Instructions for the task - Your task is to return all the entries below exactly, with every picture omitted.

[Data excerpts]
-.-.-
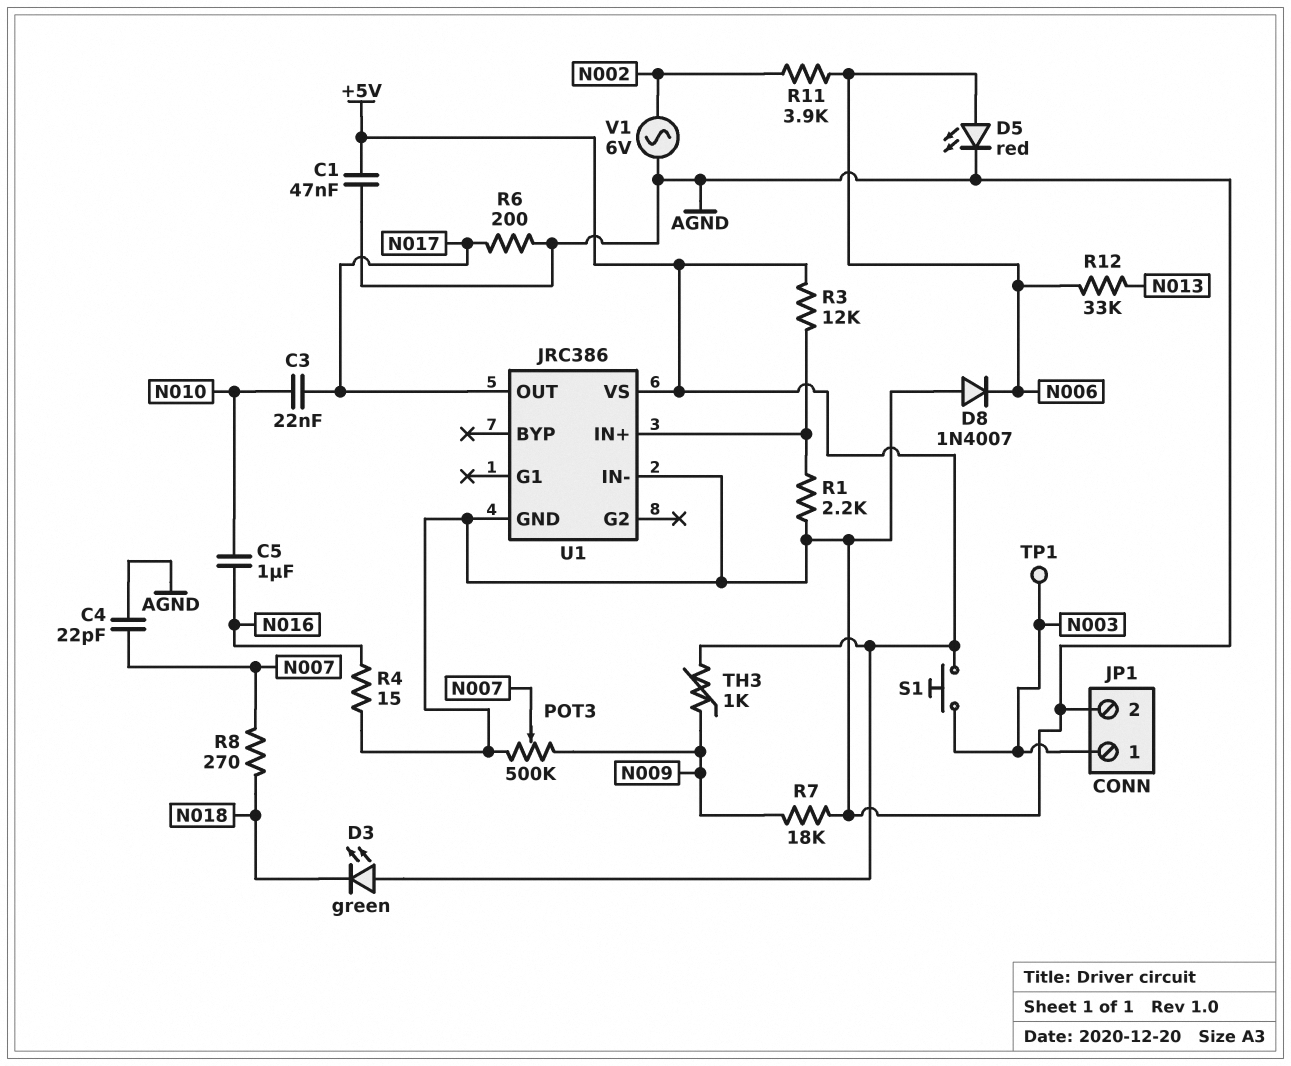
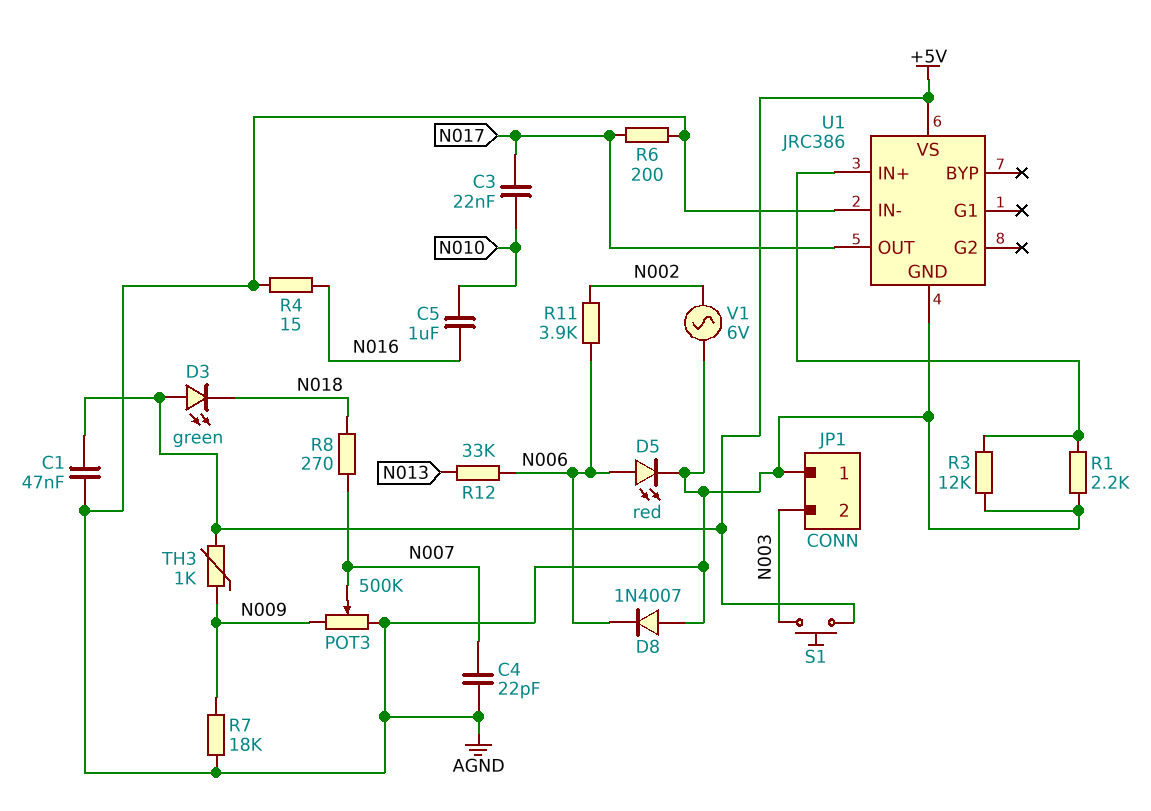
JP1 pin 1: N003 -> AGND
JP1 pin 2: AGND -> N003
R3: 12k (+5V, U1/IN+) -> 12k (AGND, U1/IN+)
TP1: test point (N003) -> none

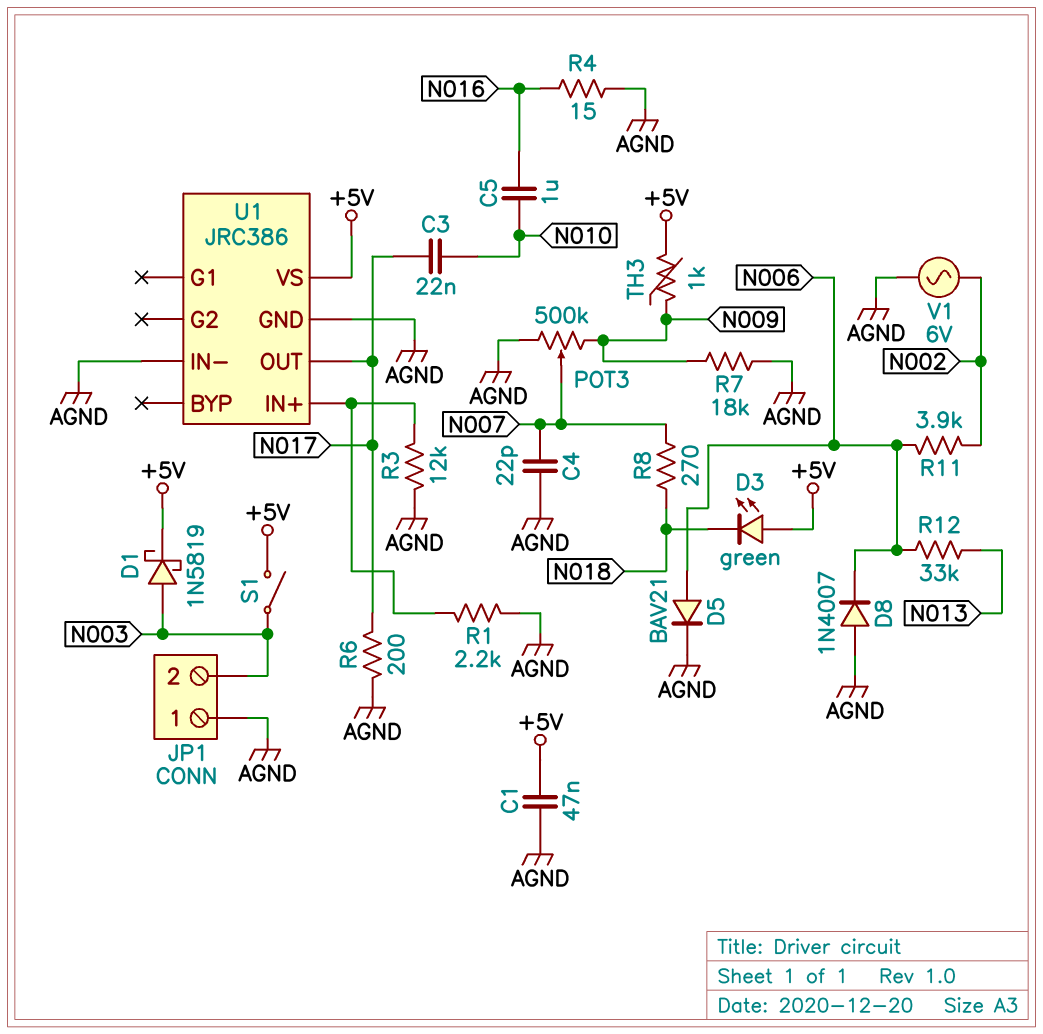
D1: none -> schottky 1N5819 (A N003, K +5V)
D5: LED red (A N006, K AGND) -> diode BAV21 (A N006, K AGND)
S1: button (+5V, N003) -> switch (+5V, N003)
-.-.-
Written solution -
JP1 pin 1: N003 -> AGND
JP1 pin 2: AGND -> N003
R3: 12k (+5V, U1/IN+) -> 12k (AGND, U1/IN+)
TP1: test point (N003) -> none

D1: none -> schottky 1N5819 (A N003, K +5V)
D5: LED red (A N006, K AGND) -> diode BAV21 (A N006, K AGND)
S1: button (+5V, N003) -> switch (+5V, N003)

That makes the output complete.